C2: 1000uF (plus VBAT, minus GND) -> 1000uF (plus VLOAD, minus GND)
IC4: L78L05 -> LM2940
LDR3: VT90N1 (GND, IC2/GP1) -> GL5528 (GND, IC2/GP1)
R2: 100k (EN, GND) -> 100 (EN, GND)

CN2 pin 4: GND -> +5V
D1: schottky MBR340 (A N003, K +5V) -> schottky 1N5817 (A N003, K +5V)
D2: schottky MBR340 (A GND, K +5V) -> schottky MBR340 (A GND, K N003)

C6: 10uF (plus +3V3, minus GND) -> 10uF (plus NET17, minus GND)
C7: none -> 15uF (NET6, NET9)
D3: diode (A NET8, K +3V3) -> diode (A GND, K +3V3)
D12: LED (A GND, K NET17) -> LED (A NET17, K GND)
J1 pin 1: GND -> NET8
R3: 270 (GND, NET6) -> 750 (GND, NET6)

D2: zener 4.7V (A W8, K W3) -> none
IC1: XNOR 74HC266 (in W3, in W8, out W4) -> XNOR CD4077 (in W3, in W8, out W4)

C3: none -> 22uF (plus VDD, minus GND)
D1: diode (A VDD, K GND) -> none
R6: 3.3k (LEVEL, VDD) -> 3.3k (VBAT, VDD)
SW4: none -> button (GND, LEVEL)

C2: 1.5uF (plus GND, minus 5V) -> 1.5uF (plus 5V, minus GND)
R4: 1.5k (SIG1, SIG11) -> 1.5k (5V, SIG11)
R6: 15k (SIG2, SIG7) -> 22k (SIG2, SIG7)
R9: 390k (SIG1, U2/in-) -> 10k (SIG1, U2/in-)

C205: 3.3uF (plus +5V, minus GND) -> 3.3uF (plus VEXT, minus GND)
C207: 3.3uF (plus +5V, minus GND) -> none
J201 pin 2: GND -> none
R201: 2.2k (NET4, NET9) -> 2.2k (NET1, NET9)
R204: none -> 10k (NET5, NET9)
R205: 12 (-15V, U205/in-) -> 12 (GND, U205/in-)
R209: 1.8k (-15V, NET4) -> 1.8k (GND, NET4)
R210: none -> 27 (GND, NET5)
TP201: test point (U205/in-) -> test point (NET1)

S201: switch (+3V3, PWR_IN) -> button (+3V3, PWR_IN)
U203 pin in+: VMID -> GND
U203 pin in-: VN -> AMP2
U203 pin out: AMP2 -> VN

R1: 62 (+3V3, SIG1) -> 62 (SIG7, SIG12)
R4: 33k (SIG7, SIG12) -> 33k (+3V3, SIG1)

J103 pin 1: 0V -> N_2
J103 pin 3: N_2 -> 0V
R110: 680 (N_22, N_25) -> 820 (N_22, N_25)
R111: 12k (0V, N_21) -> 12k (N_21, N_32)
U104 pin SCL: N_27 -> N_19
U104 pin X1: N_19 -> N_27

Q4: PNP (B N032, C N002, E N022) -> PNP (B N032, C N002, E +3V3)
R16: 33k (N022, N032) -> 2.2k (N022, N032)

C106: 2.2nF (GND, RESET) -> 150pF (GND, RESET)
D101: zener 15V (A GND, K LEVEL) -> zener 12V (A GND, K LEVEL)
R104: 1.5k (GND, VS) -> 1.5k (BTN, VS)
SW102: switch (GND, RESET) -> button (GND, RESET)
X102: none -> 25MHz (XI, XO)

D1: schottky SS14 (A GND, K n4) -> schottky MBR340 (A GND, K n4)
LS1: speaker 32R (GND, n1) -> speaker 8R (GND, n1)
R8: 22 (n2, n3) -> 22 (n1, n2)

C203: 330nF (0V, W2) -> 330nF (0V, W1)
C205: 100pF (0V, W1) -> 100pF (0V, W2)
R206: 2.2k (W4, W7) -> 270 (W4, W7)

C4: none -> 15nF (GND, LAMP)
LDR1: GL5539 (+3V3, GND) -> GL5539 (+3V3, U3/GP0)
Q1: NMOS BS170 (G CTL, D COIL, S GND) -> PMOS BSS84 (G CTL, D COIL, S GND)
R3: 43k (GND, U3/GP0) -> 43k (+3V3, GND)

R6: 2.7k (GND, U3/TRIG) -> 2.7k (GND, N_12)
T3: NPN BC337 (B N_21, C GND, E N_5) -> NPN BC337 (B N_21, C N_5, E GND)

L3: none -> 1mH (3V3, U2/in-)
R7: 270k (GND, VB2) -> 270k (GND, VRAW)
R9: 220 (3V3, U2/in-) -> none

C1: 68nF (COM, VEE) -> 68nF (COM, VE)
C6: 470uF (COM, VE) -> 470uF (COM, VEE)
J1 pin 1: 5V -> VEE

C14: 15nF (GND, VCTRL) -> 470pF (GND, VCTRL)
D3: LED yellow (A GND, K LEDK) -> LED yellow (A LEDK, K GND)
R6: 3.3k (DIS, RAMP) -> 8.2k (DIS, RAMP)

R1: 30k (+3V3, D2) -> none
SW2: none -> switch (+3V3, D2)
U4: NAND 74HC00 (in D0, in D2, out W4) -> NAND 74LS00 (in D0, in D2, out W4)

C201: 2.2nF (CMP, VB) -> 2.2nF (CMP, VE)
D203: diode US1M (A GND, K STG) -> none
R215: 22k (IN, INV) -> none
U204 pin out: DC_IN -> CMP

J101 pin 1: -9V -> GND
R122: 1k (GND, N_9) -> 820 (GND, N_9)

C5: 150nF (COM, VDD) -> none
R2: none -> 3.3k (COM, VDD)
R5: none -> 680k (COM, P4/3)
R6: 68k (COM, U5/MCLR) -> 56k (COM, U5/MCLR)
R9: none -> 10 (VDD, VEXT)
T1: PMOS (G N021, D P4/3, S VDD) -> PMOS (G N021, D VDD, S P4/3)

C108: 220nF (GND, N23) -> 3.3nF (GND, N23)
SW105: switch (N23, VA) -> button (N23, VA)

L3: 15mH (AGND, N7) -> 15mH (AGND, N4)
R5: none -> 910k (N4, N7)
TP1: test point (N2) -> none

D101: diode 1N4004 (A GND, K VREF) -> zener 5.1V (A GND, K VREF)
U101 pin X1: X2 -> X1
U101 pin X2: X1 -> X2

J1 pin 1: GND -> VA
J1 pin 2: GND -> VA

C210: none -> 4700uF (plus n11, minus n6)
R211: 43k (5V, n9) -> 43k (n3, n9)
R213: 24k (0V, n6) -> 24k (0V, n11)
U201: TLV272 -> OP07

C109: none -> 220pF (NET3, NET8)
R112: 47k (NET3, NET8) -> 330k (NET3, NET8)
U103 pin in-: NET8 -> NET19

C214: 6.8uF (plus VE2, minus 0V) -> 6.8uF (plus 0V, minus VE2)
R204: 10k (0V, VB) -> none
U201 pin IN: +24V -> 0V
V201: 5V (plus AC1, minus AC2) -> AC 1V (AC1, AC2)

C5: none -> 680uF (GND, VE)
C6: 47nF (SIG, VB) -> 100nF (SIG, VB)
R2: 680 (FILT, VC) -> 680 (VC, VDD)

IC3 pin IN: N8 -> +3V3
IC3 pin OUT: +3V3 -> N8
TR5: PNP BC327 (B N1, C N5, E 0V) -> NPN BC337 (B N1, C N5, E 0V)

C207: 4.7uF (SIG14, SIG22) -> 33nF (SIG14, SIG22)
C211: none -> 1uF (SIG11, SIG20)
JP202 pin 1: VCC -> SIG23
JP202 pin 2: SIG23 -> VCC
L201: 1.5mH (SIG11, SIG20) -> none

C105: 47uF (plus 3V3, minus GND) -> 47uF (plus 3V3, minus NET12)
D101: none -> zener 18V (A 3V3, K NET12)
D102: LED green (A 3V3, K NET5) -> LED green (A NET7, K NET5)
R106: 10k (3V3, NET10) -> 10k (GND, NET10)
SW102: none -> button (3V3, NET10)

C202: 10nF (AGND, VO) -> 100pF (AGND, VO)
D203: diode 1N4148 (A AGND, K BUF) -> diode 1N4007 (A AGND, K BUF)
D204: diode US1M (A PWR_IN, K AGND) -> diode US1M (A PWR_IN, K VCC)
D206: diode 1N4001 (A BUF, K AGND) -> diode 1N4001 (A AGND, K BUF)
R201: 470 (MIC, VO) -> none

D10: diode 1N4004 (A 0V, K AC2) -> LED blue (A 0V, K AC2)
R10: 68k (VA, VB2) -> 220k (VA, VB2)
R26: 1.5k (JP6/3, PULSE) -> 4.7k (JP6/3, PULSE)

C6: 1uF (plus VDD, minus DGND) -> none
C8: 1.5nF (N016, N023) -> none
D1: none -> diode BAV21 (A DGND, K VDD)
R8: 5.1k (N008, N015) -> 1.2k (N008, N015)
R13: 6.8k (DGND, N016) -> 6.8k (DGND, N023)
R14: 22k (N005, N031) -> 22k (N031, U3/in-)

▶ **YOUR ASSIGNMENT**: Find "R9: 220 (3V3, U2/in-) -> none" in the entries above and copy that whole line exactly, then each line after it through the line that contains "R215: 22k (IN, INV) -> none".

▶ **FINISHED EXERCISE**:
R9: 220 (3V3, U2/in-) -> none

C1: 68nF (COM, VEE) -> 68nF (COM, VE)
C6: 470uF (COM, VE) -> 470uF (COM, VEE)
J1 pin 1: 5V -> VEE

C14: 15nF (GND, VCTRL) -> 470pF (GND, VCTRL)
D3: LED yellow (A GND, K LEDK) -> LED yellow (A LEDK, K GND)
R6: 3.3k (DIS, RAMP) -> 8.2k (DIS, RAMP)

R1: 30k (+3V3, D2) -> none
SW2: none -> switch (+3V3, D2)
U4: NAND 74HC00 (in D0, in D2, out W4) -> NAND 74LS00 (in D0, in D2, out W4)

C201: 2.2nF (CMP, VB) -> 2.2nF (CMP, VE)
D203: diode US1M (A GND, K STG) -> none
R215: 22k (IN, INV) -> none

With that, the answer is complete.